**Problem**
Could you restate every entry word for word, minus the pictures?

● ● ● ● ● ● ●

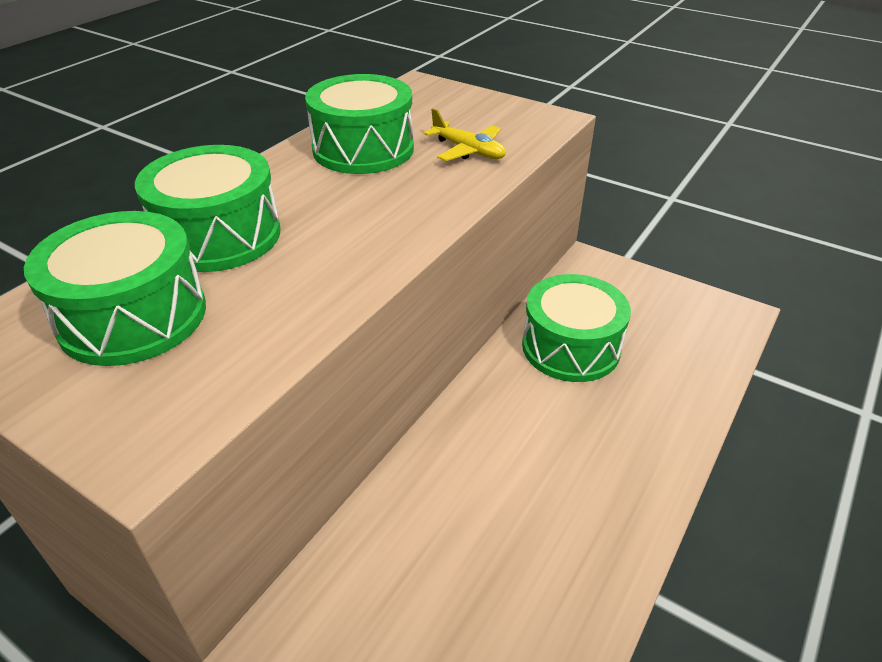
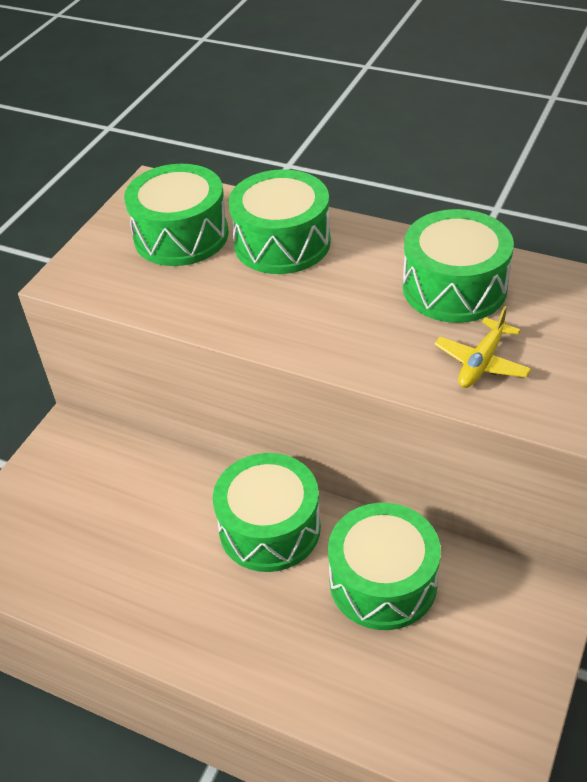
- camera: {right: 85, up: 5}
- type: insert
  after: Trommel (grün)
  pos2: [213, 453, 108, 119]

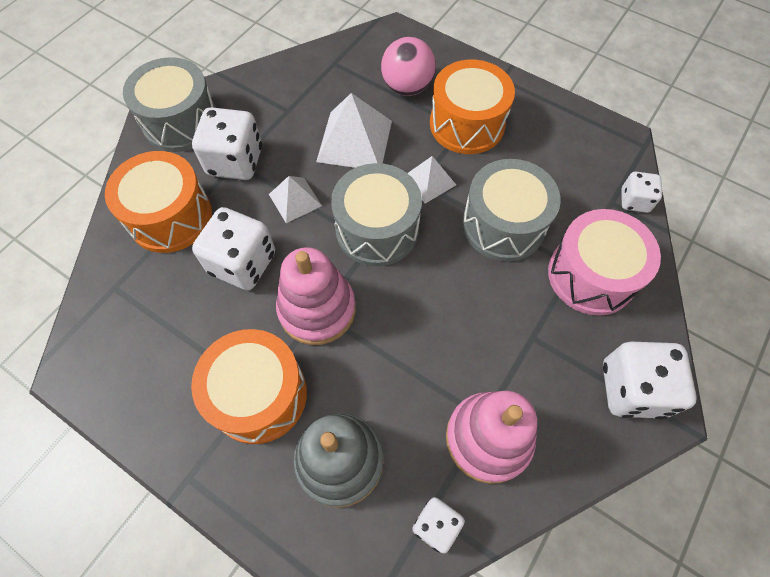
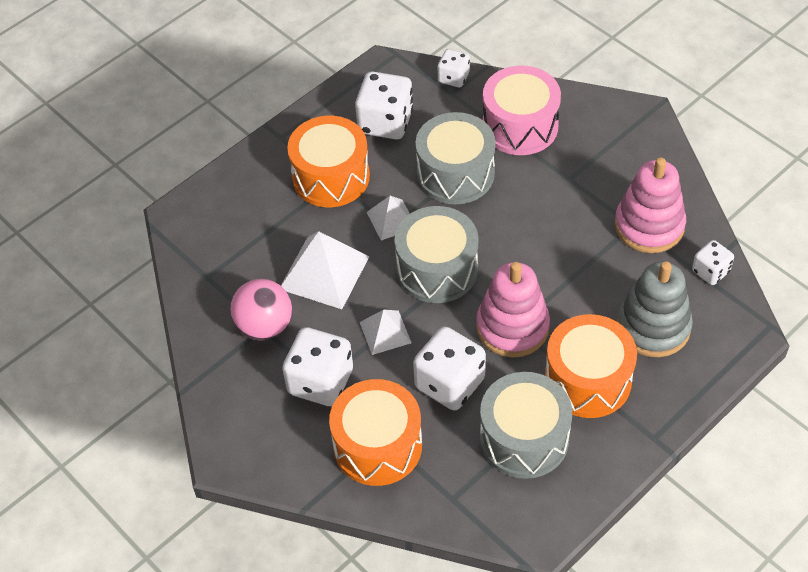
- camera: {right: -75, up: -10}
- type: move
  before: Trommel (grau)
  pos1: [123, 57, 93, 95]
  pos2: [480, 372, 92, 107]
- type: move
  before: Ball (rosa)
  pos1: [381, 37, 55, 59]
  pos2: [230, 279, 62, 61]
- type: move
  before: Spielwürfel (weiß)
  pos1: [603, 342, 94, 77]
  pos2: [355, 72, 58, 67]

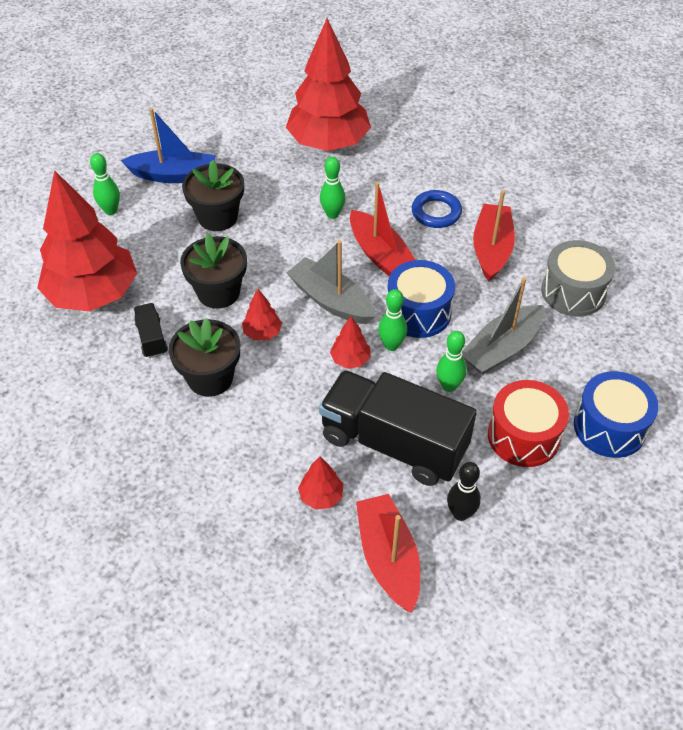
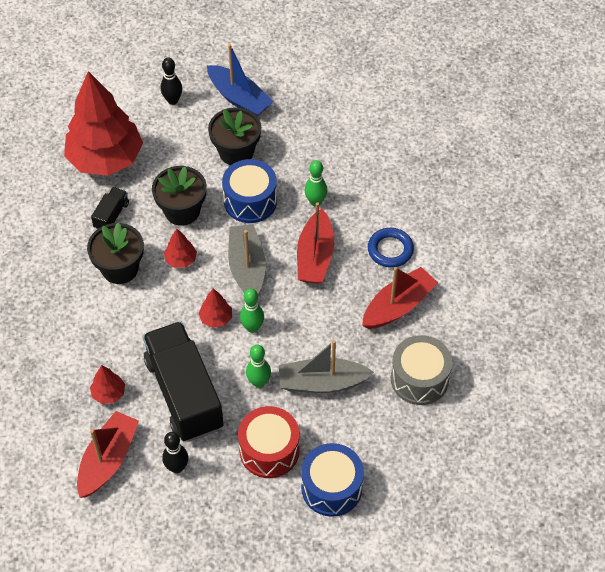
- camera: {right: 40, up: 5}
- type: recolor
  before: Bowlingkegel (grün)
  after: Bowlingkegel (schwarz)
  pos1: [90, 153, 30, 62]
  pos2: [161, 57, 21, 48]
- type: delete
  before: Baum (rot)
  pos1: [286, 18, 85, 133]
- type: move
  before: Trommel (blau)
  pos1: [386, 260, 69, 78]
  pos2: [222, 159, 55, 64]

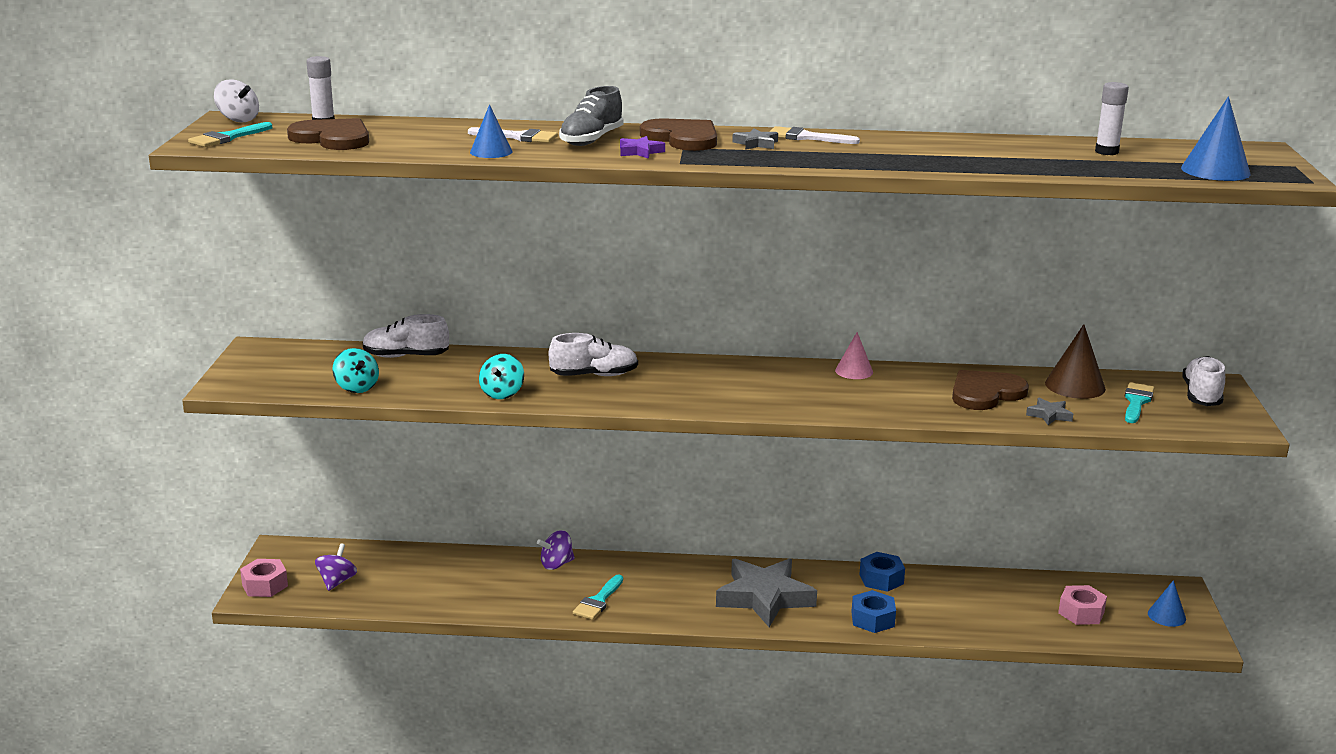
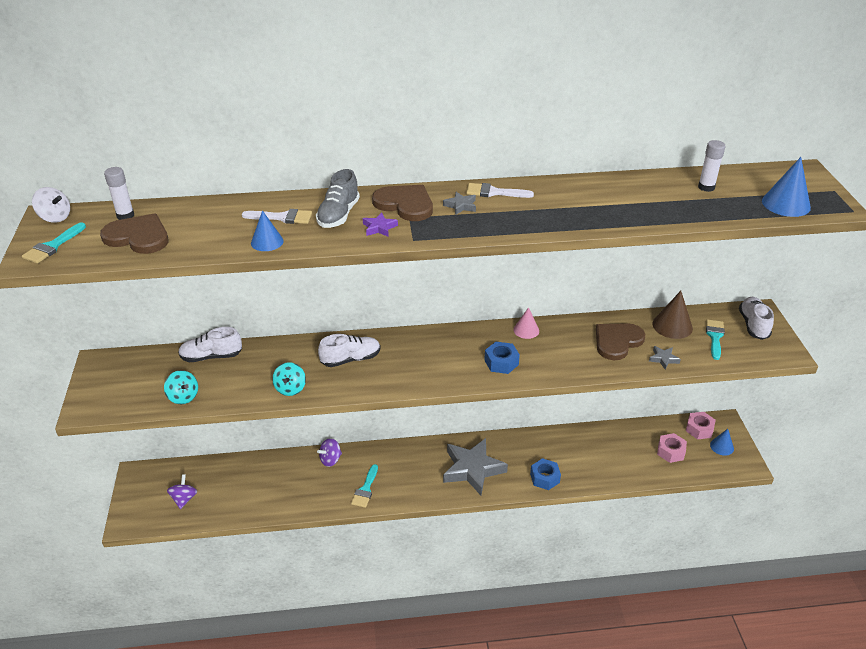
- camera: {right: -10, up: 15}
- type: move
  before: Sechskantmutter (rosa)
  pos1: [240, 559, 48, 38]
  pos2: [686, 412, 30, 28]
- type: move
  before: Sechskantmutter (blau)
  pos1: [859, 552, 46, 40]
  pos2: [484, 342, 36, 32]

● ● ● ● ● ● ●

**Your response**
- camera: {right: 85, up: 5}
- type: insert
  after: Trommel (grün)
  pos2: [213, 453, 108, 119]

- camera: {right: -75, up: -10}
- type: move
  before: Trommel (grau)
  pos1: [123, 57, 93, 95]
  pos2: [480, 372, 92, 107]
- type: move
  before: Ball (rosa)
  pos1: [381, 37, 55, 59]
  pos2: [230, 279, 62, 61]
- type: move
  before: Spielwürfel (weiß)
  pos1: [603, 342, 94, 77]
  pos2: [355, 72, 58, 67]

- camera: {right: 40, up: 5}
- type: recolor
  before: Bowlingkegel (grün)
  after: Bowlingkegel (schwarz)
  pos1: [90, 153, 30, 62]
  pos2: [161, 57, 21, 48]
- type: delete
  before: Baum (rot)
  pos1: [286, 18, 85, 133]
- type: move
  before: Trommel (blau)
  pos1: [386, 260, 69, 78]
  pos2: [222, 159, 55, 64]

- camera: {right: -10, up: 15}
- type: move
  before: Sechskantmutter (rosa)
  pos1: [240, 559, 48, 38]
  pos2: [686, 412, 30, 28]
- type: move
  before: Sechskantmutter (blau)
  pos1: [859, 552, 46, 40]
  pos2: [484, 342, 36, 32]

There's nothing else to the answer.